What to work on
Only the lines holding "pentagon" are wanted here; copy each from the listing.

::::

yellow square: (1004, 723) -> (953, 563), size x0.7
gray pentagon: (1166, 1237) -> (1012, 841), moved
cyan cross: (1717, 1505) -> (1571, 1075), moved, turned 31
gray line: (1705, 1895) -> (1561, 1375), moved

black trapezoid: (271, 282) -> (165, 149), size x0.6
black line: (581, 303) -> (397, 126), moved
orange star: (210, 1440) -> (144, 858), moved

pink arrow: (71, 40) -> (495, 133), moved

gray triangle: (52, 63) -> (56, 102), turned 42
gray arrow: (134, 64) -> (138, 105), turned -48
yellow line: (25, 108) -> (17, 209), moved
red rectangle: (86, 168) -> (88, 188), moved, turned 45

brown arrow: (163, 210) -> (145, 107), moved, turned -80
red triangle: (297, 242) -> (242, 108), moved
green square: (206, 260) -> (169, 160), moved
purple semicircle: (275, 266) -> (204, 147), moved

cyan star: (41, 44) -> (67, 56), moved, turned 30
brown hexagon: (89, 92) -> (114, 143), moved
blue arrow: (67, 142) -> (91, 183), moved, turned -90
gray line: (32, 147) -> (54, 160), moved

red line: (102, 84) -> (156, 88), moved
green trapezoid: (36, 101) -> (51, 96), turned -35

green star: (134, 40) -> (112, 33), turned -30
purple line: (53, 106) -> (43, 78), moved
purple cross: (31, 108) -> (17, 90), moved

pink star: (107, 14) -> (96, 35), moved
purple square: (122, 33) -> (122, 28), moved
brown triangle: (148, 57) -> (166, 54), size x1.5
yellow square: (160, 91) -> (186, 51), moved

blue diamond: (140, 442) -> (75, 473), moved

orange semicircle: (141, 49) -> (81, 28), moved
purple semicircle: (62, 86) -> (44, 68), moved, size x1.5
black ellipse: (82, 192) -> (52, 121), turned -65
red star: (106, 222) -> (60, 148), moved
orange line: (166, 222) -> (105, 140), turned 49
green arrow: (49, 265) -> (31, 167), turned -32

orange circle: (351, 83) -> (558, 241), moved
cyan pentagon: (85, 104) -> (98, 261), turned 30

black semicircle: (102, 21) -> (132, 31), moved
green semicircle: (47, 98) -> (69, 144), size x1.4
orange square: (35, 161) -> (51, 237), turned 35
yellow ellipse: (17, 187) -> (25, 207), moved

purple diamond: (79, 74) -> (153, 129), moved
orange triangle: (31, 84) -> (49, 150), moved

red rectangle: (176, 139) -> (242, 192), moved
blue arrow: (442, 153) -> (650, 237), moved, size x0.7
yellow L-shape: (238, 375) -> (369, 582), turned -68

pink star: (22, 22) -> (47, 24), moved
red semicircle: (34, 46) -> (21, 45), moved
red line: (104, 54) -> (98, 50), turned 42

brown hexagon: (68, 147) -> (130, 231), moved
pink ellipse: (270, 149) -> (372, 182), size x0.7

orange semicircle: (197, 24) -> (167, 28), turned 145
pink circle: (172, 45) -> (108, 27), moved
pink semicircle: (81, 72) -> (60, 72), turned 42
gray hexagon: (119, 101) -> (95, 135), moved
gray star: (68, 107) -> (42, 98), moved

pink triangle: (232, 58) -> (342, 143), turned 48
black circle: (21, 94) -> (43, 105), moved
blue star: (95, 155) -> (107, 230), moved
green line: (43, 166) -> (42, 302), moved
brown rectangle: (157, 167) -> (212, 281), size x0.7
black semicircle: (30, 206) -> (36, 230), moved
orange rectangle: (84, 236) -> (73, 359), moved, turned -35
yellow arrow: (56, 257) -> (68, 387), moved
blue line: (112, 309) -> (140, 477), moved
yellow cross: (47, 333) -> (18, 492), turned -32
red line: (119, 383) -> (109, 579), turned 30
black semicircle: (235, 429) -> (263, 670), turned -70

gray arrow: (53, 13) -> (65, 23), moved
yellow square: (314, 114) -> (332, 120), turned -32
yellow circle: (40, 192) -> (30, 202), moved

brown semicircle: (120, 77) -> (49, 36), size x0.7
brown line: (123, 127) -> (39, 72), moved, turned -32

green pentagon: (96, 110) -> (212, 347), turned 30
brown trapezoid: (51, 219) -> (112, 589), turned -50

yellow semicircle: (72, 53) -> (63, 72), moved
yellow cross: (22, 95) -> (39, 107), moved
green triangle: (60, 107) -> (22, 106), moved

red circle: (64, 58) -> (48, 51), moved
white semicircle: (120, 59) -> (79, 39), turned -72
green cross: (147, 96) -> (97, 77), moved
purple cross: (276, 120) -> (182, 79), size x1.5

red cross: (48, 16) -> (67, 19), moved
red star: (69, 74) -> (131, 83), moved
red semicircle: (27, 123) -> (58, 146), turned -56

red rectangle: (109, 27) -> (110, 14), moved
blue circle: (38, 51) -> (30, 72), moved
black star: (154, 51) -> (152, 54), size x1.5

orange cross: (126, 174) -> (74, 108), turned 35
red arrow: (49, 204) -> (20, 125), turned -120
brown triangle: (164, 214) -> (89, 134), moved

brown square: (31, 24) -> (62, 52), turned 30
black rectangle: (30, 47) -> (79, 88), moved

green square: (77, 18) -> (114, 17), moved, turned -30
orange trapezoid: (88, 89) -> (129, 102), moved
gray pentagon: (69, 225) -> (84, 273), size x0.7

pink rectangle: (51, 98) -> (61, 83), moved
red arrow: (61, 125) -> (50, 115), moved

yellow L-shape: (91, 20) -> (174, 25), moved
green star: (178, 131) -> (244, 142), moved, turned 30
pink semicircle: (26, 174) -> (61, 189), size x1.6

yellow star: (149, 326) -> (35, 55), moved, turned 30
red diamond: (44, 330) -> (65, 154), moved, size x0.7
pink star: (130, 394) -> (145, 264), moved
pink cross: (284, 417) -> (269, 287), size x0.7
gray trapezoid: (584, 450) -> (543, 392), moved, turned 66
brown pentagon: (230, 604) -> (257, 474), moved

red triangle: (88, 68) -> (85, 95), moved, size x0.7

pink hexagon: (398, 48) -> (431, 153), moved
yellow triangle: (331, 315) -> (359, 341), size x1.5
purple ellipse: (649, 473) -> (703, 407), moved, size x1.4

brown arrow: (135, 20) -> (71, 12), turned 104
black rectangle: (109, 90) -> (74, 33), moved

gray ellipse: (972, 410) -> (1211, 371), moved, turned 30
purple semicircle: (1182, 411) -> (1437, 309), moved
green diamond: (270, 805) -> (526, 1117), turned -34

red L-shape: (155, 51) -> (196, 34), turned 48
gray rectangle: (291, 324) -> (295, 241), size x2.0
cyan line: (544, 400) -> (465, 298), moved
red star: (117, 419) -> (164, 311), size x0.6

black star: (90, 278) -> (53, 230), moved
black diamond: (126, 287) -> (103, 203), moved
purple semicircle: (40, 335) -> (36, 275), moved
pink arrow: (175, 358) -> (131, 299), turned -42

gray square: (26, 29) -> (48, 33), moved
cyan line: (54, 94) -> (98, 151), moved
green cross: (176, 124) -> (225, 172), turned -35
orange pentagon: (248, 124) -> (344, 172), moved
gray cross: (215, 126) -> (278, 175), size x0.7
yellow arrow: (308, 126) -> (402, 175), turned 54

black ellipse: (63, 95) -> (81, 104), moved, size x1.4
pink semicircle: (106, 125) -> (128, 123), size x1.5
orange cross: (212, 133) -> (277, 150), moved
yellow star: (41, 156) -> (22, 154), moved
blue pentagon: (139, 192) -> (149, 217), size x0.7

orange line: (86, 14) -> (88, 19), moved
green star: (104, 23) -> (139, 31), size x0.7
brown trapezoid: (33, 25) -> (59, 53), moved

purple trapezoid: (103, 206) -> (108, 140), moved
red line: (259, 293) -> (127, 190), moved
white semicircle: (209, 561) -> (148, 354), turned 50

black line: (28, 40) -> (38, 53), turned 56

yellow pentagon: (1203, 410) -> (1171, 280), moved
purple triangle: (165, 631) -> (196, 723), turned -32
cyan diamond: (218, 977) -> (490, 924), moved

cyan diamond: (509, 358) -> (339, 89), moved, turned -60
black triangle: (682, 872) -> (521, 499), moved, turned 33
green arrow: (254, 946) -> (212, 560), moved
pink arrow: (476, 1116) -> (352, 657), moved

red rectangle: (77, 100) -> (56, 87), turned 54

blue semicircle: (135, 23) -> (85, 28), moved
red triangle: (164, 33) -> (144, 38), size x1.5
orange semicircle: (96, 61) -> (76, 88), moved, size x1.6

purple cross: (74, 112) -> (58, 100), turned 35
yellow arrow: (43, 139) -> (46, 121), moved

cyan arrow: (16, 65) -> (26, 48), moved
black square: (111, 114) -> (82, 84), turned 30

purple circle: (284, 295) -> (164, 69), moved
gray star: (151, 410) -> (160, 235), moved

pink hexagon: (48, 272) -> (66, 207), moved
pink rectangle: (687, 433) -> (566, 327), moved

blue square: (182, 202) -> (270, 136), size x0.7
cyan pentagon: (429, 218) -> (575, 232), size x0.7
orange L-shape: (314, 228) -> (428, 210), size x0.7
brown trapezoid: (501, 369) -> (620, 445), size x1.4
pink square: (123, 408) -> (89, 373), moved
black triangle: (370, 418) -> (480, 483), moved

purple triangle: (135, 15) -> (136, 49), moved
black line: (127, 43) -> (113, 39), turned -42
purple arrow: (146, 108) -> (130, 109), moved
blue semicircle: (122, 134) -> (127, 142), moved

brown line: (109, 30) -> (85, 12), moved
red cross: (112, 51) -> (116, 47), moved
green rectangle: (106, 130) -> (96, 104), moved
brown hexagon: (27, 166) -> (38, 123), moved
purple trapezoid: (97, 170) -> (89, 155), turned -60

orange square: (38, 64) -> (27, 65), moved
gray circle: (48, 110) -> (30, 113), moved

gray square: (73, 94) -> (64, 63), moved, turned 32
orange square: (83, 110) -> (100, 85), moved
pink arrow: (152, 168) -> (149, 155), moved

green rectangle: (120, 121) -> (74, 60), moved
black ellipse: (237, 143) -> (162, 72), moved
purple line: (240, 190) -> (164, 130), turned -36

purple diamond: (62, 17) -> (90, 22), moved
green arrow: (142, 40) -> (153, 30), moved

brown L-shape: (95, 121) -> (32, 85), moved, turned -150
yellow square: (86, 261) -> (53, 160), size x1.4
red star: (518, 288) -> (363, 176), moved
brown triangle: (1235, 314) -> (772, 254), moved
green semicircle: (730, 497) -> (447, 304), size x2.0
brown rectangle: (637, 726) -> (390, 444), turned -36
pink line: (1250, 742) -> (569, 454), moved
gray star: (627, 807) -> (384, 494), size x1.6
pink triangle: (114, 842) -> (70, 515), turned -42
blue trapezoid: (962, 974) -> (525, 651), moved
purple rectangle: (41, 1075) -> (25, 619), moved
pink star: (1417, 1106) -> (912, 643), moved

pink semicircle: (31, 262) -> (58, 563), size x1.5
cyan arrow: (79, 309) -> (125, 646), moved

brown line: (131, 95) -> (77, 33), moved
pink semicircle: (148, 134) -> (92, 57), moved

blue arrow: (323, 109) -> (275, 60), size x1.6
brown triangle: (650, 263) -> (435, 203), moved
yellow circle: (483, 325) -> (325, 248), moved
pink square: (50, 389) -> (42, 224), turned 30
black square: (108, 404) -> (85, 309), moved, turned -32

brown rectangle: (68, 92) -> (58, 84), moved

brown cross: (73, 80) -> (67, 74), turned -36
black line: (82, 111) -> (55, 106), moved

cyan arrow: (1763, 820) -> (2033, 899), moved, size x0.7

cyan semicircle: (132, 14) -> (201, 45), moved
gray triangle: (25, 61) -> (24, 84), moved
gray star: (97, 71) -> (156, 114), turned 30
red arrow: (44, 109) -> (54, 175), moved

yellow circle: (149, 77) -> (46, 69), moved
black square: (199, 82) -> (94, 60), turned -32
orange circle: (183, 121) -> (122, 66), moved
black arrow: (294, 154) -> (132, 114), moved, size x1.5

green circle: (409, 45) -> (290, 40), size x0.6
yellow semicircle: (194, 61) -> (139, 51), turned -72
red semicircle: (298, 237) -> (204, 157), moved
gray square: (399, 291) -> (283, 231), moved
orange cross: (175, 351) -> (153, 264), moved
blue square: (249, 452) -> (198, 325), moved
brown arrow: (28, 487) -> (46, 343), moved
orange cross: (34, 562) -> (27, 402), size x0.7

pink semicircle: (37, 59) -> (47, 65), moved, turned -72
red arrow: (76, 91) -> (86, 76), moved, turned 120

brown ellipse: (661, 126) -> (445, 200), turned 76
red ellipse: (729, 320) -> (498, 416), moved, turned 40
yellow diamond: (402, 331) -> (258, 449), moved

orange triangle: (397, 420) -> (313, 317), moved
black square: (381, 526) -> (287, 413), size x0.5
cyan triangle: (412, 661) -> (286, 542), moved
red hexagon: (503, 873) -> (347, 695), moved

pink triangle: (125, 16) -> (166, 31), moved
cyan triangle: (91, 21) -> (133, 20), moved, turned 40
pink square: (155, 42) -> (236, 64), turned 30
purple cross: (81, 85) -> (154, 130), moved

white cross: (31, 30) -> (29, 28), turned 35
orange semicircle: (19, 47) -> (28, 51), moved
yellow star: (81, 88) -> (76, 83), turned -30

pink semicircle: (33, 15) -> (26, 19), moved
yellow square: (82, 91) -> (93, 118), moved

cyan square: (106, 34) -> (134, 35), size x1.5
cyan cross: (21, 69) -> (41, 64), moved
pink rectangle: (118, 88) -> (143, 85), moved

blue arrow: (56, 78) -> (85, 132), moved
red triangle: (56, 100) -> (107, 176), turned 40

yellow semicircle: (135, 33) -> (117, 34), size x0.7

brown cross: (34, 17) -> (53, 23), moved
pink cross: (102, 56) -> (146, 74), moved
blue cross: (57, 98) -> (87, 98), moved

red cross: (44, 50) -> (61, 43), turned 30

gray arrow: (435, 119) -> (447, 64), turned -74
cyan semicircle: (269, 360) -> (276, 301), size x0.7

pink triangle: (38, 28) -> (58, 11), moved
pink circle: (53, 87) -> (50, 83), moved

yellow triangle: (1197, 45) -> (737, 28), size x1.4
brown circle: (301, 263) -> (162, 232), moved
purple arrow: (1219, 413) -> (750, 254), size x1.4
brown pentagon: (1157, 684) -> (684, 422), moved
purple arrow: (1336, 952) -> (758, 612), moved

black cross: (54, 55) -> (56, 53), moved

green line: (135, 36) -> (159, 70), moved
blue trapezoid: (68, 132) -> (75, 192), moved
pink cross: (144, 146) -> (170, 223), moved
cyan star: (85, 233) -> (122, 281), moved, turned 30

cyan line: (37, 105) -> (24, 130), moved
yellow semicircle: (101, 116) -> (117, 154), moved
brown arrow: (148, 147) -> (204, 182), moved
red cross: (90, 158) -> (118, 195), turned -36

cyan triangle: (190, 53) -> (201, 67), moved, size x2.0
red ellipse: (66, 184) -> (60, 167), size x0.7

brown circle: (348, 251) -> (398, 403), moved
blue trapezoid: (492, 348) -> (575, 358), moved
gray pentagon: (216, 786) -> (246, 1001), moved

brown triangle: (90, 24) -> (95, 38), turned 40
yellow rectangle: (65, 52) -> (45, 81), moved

::::

Exercise output
gray pentagon: (1166, 1237) -> (1012, 841), moved
cyan pentagon: (85, 104) -> (98, 261), turned 30
green pentagon: (96, 110) -> (212, 347), turned 30
gray pentagon: (69, 225) -> (84, 273), size x0.7
brown pentagon: (230, 604) -> (257, 474), moved
orange pentagon: (248, 124) -> (344, 172), moved
blue pentagon: (139, 192) -> (149, 217), size x0.7
yellow pentagon: (1203, 410) -> (1171, 280), moved
cyan pentagon: (429, 218) -> (575, 232), size x0.7
brown pentagon: (1157, 684) -> (684, 422), moved
gray pentagon: (216, 786) -> (246, 1001), moved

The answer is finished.